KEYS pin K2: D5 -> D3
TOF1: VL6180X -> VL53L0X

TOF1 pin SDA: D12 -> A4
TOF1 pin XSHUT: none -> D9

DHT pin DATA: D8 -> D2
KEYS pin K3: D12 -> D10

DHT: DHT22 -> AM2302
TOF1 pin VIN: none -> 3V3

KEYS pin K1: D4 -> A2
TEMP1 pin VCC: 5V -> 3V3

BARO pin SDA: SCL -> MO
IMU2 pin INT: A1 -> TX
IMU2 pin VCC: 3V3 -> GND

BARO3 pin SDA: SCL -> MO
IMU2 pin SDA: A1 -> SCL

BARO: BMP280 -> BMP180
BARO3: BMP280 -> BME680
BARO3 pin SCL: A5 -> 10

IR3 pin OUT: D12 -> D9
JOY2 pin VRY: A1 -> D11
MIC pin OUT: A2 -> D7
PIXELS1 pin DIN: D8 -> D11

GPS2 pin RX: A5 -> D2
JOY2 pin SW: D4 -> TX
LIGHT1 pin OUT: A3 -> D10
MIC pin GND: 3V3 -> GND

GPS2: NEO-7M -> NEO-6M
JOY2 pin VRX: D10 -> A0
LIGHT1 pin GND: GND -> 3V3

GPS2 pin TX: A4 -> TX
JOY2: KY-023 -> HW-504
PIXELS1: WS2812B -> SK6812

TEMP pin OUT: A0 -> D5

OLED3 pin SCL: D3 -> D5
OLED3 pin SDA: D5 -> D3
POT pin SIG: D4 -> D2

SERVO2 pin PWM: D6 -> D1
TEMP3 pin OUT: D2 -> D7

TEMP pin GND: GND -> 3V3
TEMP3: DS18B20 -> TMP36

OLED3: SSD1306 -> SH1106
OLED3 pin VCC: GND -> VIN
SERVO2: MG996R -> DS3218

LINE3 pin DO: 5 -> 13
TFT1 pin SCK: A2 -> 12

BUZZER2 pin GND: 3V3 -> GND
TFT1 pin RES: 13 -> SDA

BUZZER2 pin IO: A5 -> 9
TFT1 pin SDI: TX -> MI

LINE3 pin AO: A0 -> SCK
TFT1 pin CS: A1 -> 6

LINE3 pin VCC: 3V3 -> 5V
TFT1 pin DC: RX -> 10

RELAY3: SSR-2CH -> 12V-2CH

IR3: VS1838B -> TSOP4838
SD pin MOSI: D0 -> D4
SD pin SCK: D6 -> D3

########################################

Work required -
Count every line of the entries that holds the string "KEYS". Please answer with the count alone.

Solution to this task -
3